Task objective - Please copy out each line of the entries in which "blue" appears.

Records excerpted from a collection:
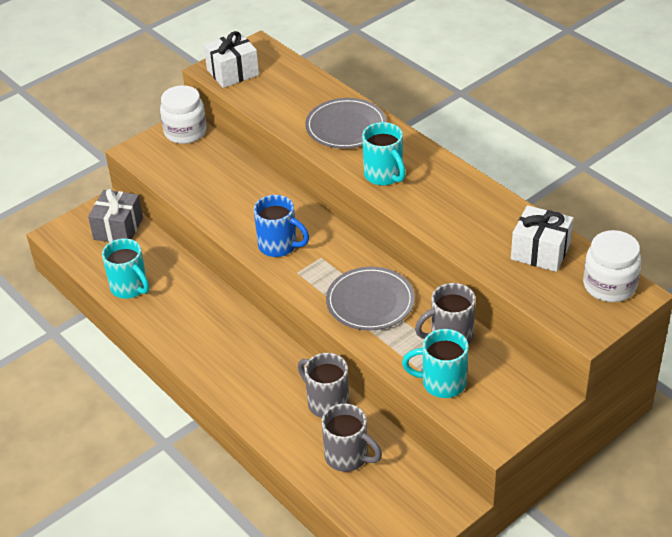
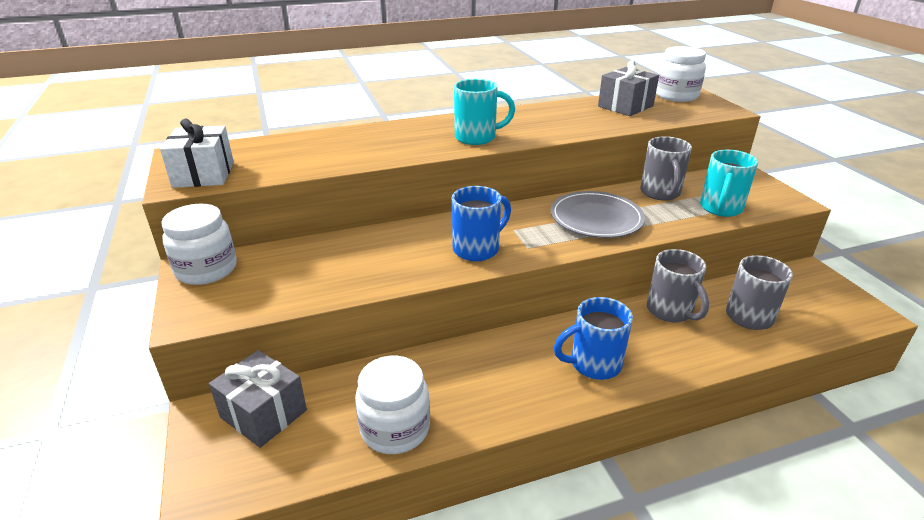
camera: 70 degrees left, 10 degrees down
(130, 288) = (395, 428): turquoise mug -> white jar
(234, 367) = (593, 364): none -> blue mug
(327, 403) = (670, 311): grey mug -> grey mug turned 90 degrees counterclockwise
(346, 127) = (383, 139): grey plate -> none
(540, 251) = (625, 106): white gift -> grey gift

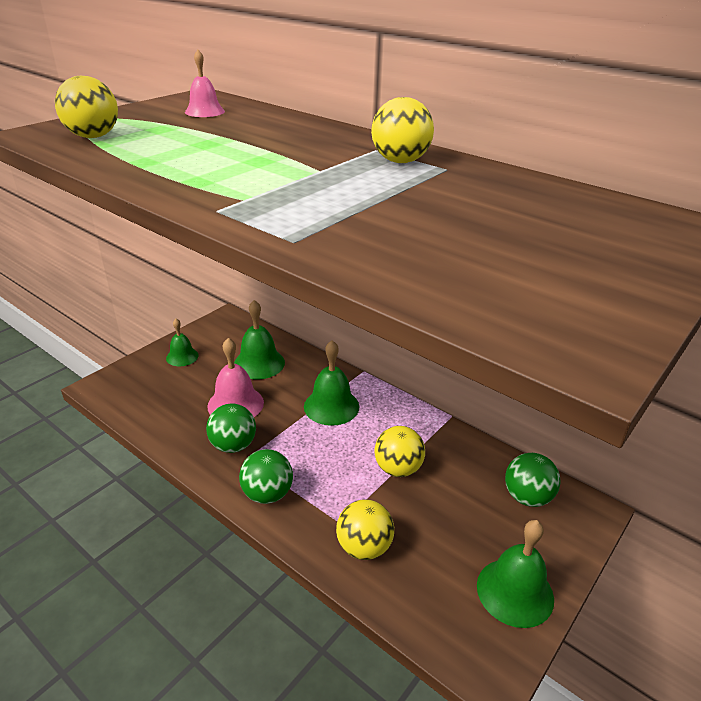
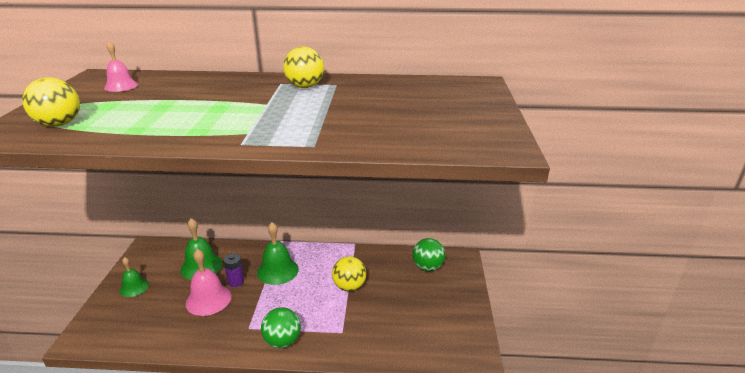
camera: 35 degrees left, 5 degrees down
(233, 445) = (231, 325): green ball -> none
(277, 397) = (236, 282): none -> purple battery
(364, 547) = (366, 337): yellow ball -> none
(515, 592) = (458, 315): green bell -> none

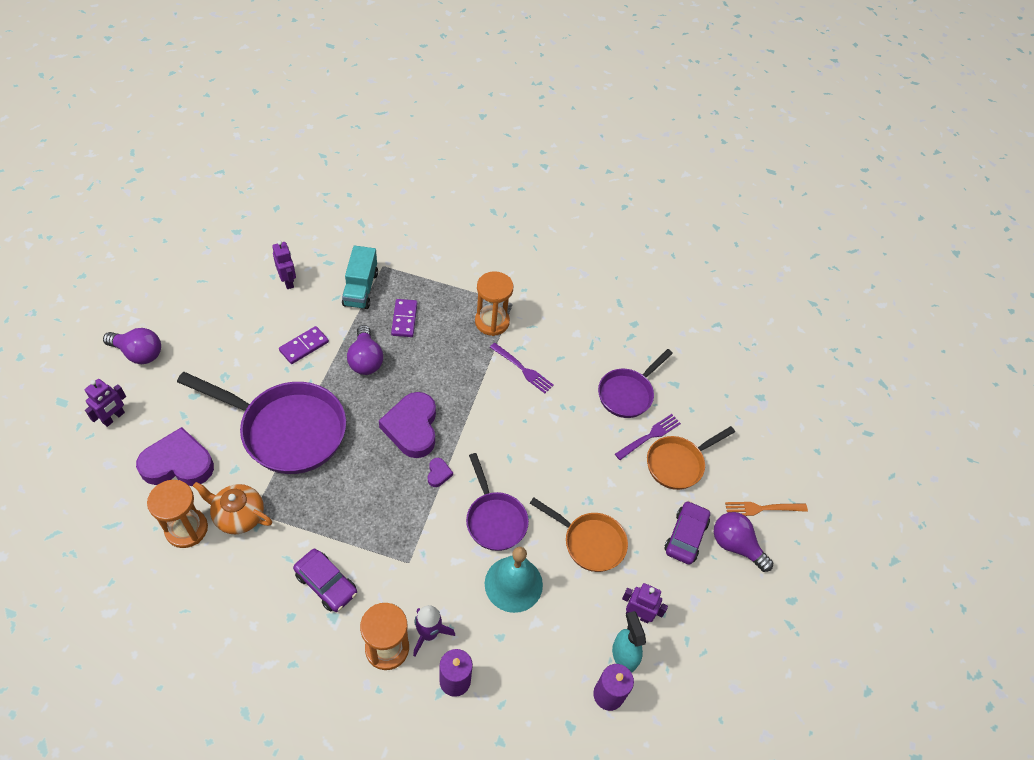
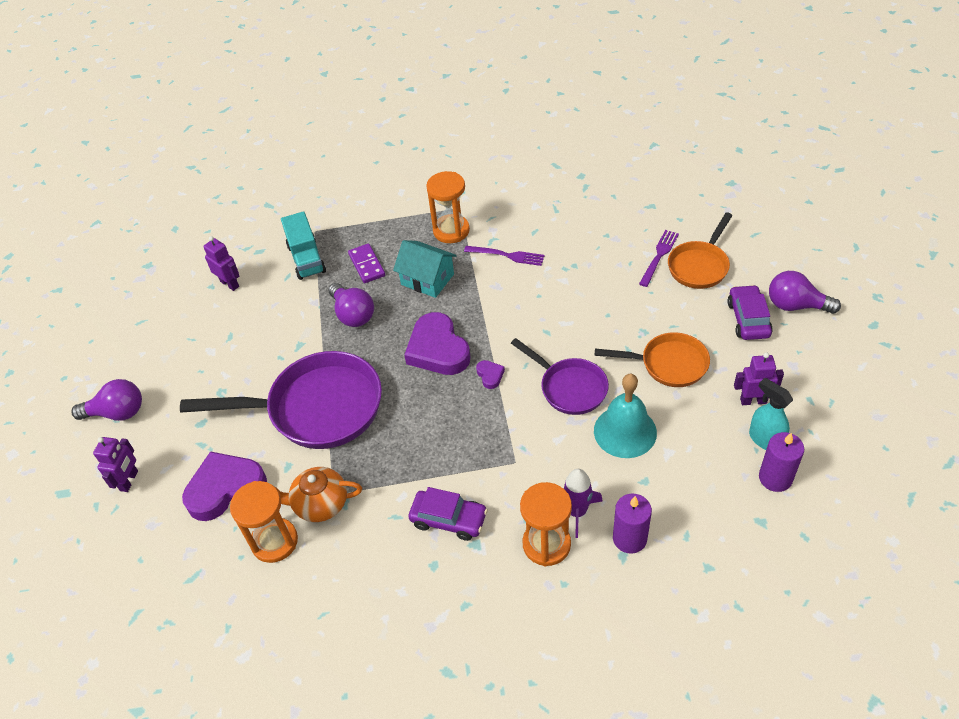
camera: 15 degrees left, 5 degrees down
(304, 346) = (284, 330): purple domino -> none
(444, 358) = (427, 279): none -> turquoise house
(628, 394) = (615, 232): purple pan -> none
(762, 508) = (796, 266): orange fork -> none

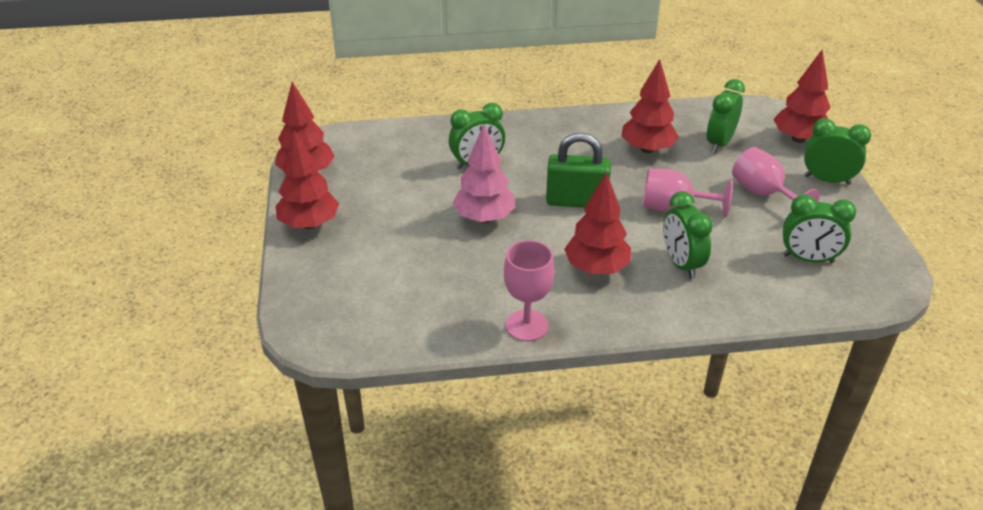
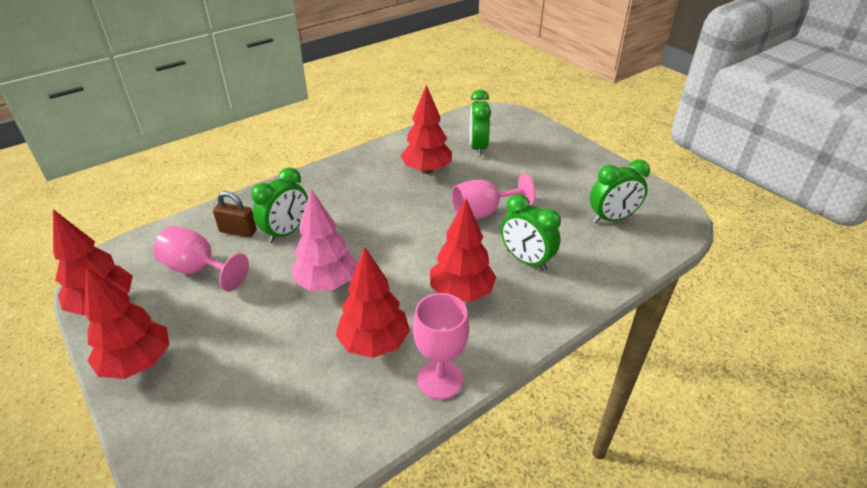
camera: 30 degrees left, 0 degrees up
(437, 150) = (238, 231): none -> brown padlock
(576, 201) = (400, 236): green padlock -> none
(763, 194) = (540, 178): pink goblet -> pink goblet (198, 269)
(798, 139) = (530, 127): red tree -> red tree (374, 343)
(827, 180) = (574, 152): green clock -> none

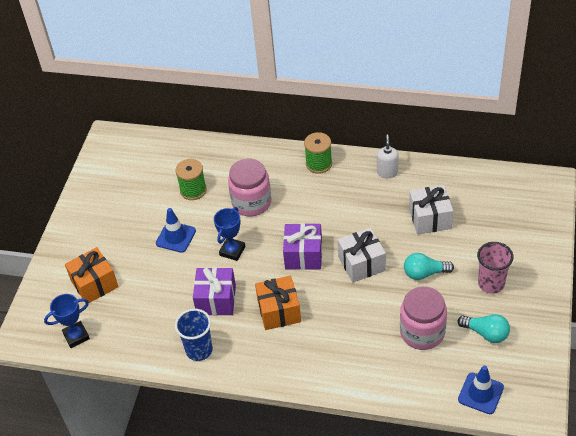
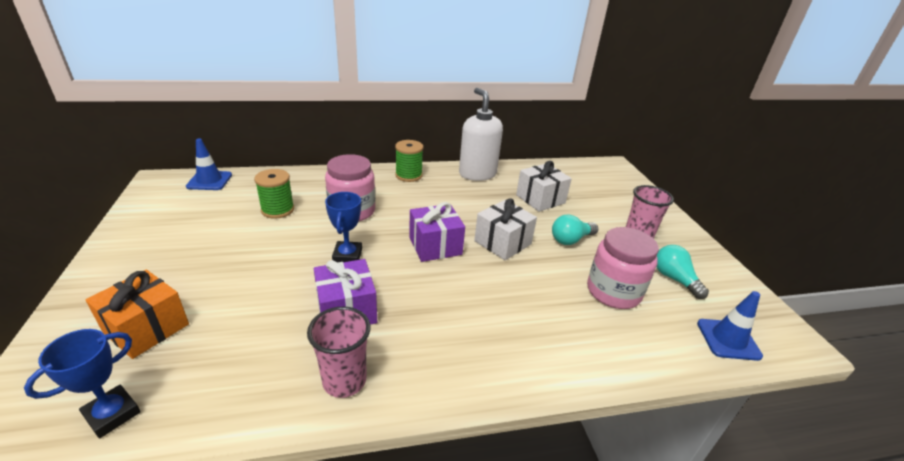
camera: 30 degrees left, 15 degrees down
(176, 237) = (267, 254): blue traffic cone -> blue traffic cone (209, 181)
(199, 350) = (344, 381): blue cup -> pink cup
(279, 311) = (437, 305): orange gift -> none
(387, 172) = (477, 174): white soap dispenser -> white soap dispenser, size x1.89
(486, 333) = (674, 279): turquoise light bulb -> turquoise light bulb turned 120 degrees counterclockwise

Answer section -
(234, 367) = (593, 364): none -> blue mug
(176, 237) = (267, 254): blue traffic cone -> blue traffic cone (209, 181)
(199, 350) = (344, 381): blue cup -> pink cup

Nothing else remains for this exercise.